Repeat the records below exactly, from the first line through the line containing "tape (1st from", and leave out any pictures.

____

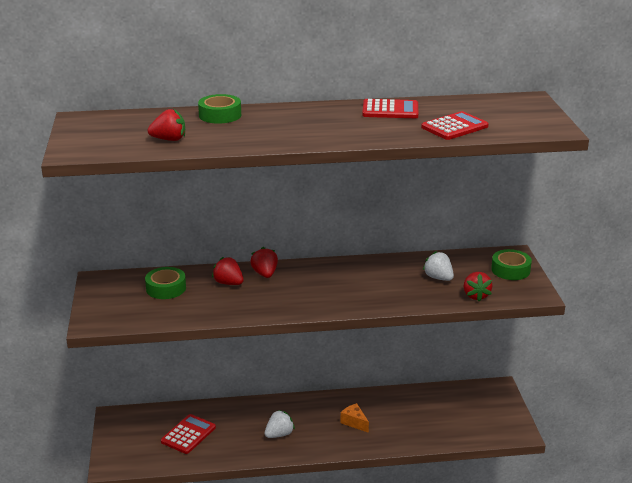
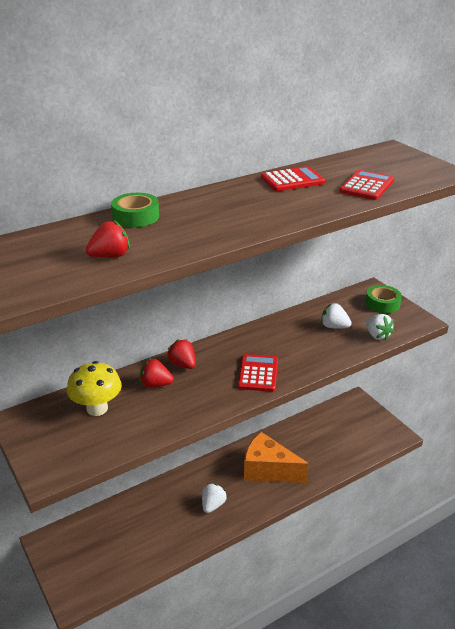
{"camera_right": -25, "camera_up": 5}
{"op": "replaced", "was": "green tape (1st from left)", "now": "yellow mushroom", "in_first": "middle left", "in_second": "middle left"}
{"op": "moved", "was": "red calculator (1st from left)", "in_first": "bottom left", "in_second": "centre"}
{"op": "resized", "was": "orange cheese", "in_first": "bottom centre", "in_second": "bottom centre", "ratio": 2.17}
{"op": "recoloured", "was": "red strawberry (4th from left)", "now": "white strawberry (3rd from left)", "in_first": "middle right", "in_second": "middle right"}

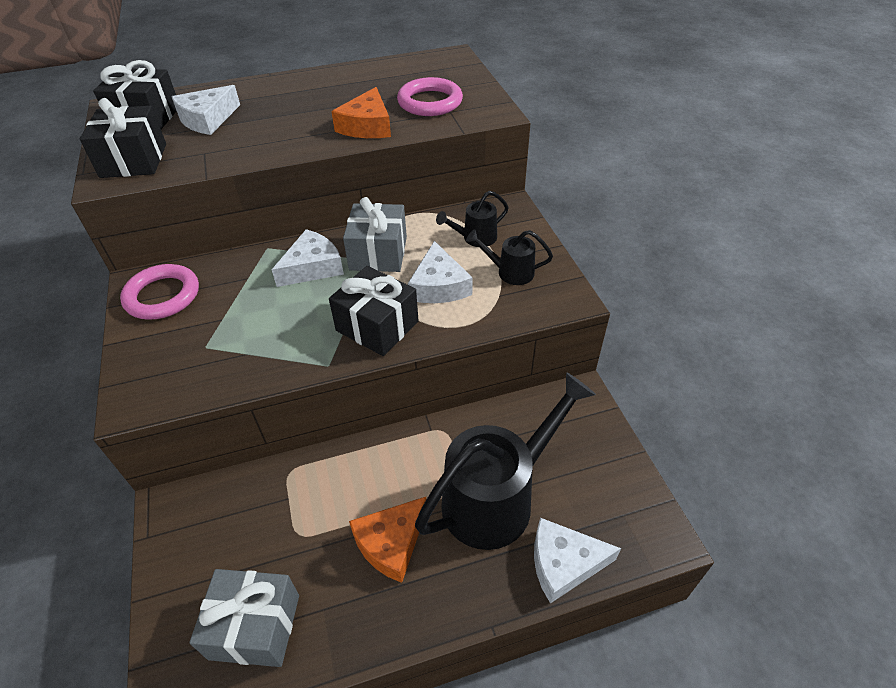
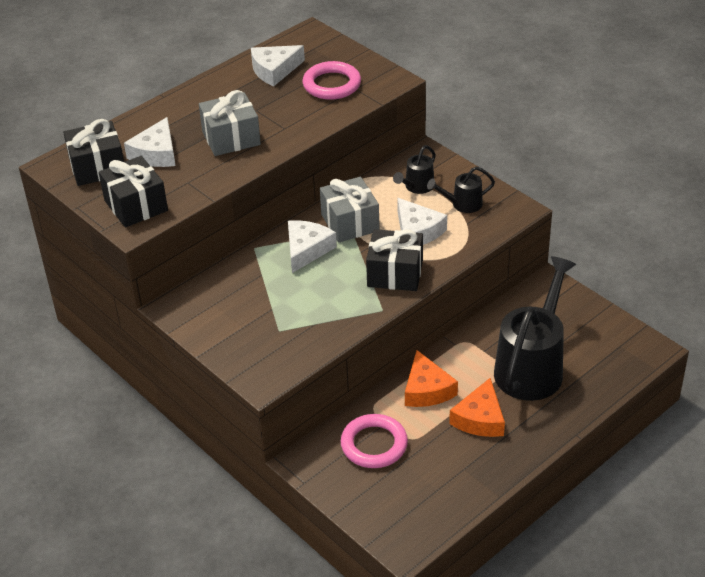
{"camera_right": -25, "camera_up": -5}
{"op": "moved", "was": "pink ring (1st from left in the first image)", "now": "pink ring (2nd from left)", "in_first": "middle left", "in_second": "bottom centre"}
{"op": "moved", "was": "grey gift (1st from left)", "in_first": "bottom left", "in_second": "top left"}
{"op": "moved", "was": "orange cheese (1st from left)", "in_first": "top centre", "in_second": "centre"}
{"op": "moved", "was": "white cheese (4th from left in the first image)", "now": "white cheese (2nd from left)", "in_first": "bottom centre", "in_second": "top centre"}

____

→ **YOUR RESPONSE**:
{"camera_right": -25, "camera_up": 5}
{"op": "replaced", "was": "green tape (1st from left)", "now": "yellow mushroom", "in_first": "middle left", "in_second": "middle left"}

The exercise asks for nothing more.